### Exercise aim
Would you reproduce the whole listing exactly, minus its images?

### Input data
————

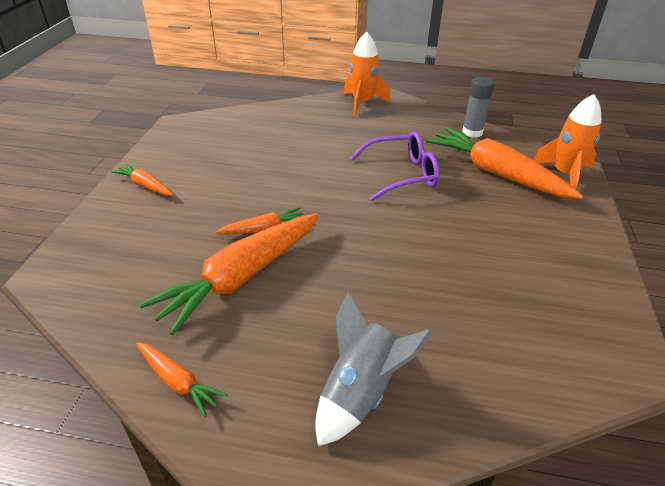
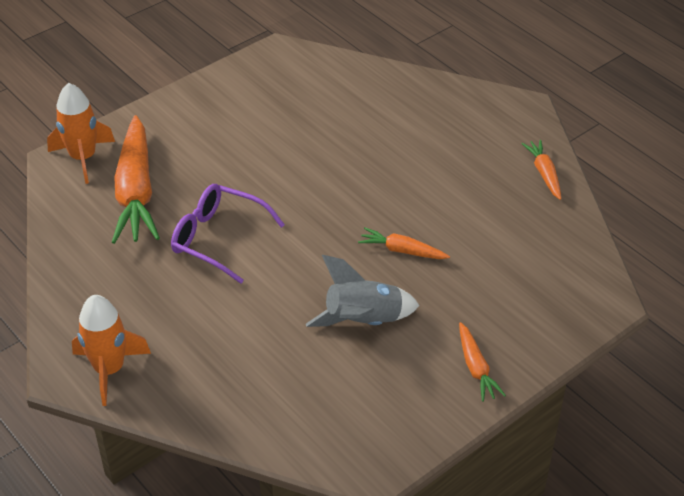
camera: 140 degrees left, 5 degrees up
(240, 278) = (456, 218): orange carrot -> none
(360, 392) = (442, 116): grey rocket -> grey rocket (363, 321)
(472, 132) = (70, 248): grey glue stick -> none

————

### Solved problem
camera: 140 degrees left, 5 degrees up
(240, 278) = (456, 218): orange carrot -> none
(360, 392) = (442, 116): grey rocket -> grey rocket (363, 321)
(472, 132) = (70, 248): grey glue stick -> none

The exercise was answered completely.